## WHAT THIS TASK INVOLVES
All lines between the one holding "red brick B9 level 2 -> red brick B7 level 2" and the end of the material below, both ends included, should be restated exactly.

## DATA TO PROCESS
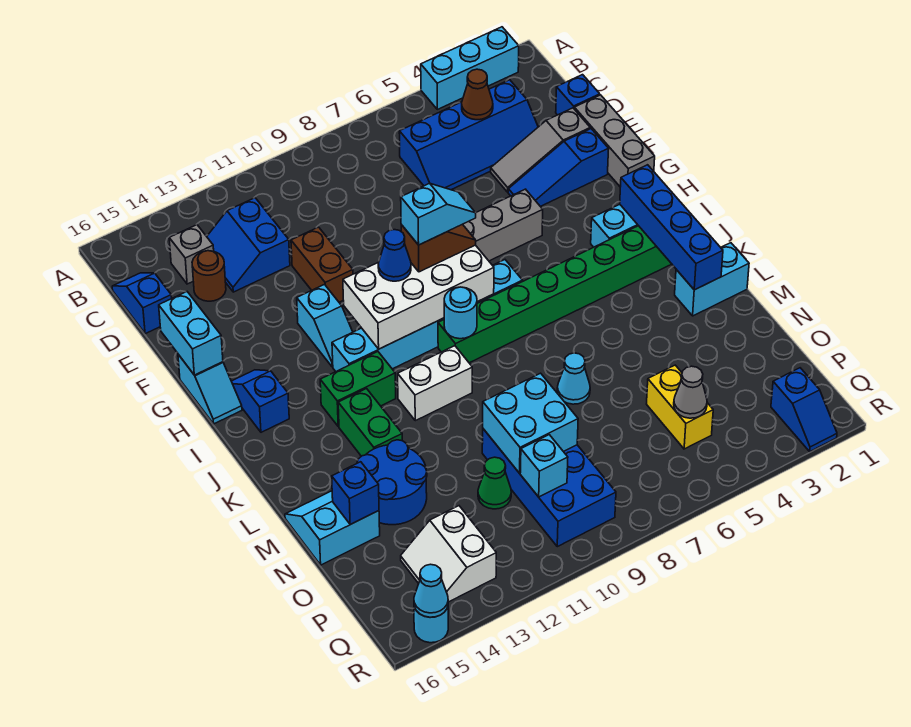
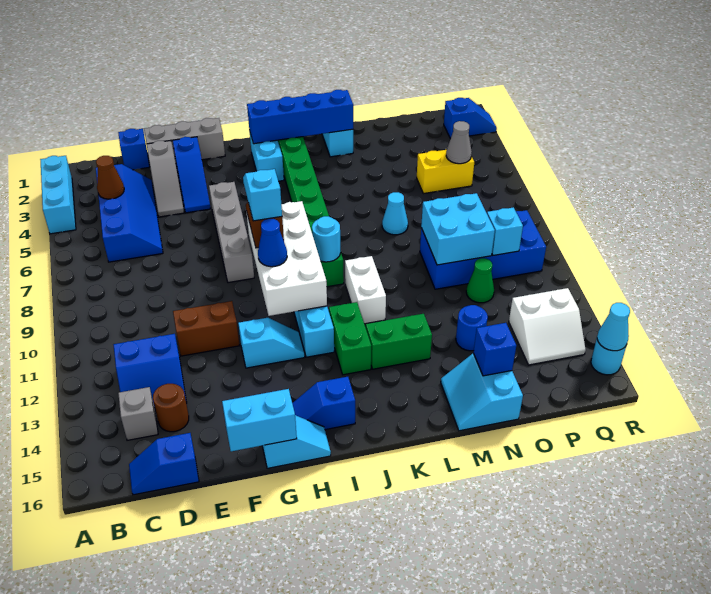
blue round brick M13:N14 level 1 -> blue round brick N13 level 1

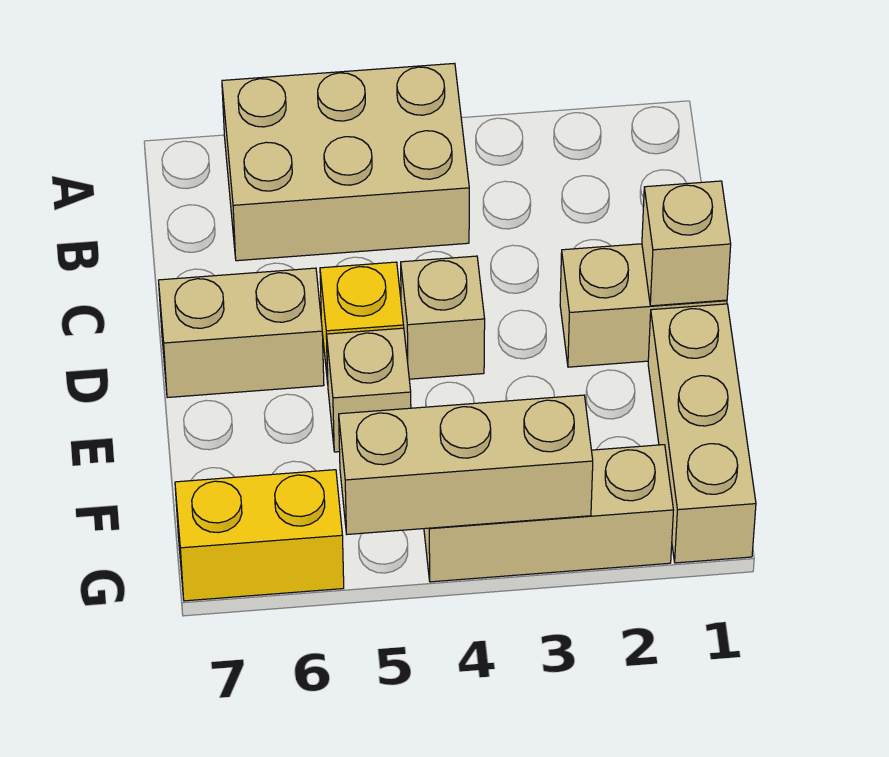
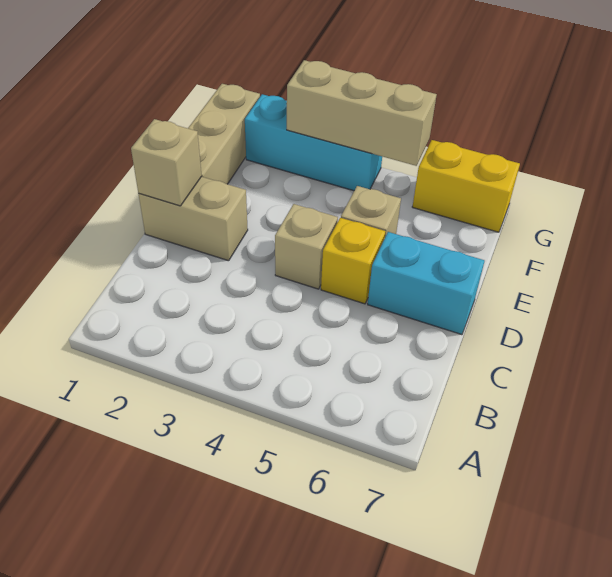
tan brick A4:B6 level 1 -> none
tan brick D6:D7 level 1 -> cyan brick D6:D7 level 1
tan brick G2:G4 level 1 -> cyan brick G2:G4 level 1

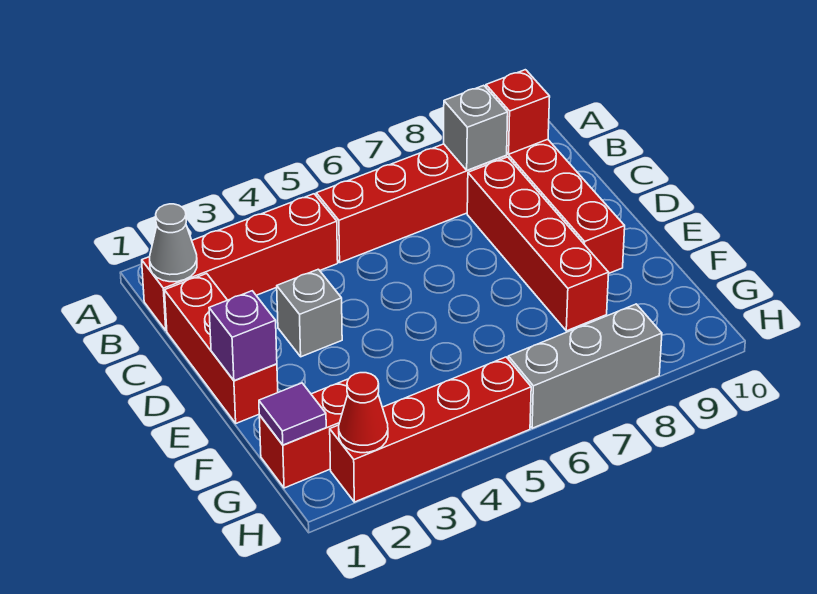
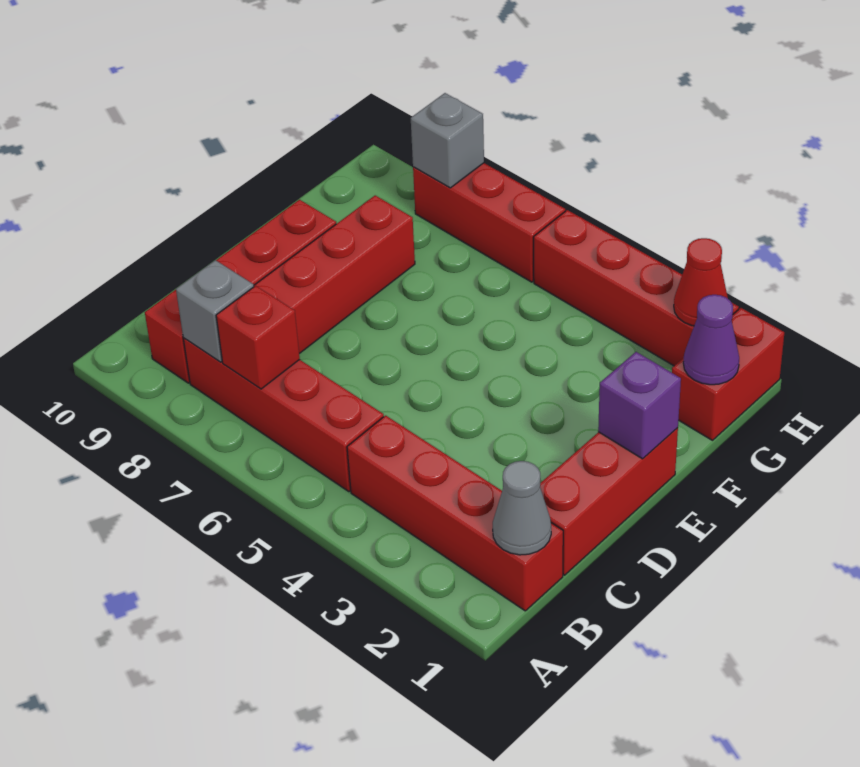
red brick B9 level 2 -> red brick B7 level 2
grey brick D3 level 1 -> grey brick H8 level 2
red brick G1:G2 level 1 -> red brick G1:H1 level 1
purple tile G1 level 2 -> purple cone G1 level 2
grey brick H6:H8 level 1 -> red brick H6:H8 level 1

## ANSWER FOR THE TASK
red brick B9 level 2 -> red brick B7 level 2
grey brick D3 level 1 -> grey brick H8 level 2
red brick G1:G2 level 1 -> red brick G1:H1 level 1
purple tile G1 level 2 -> purple cone G1 level 2
grey brick H6:H8 level 1 -> red brick H6:H8 level 1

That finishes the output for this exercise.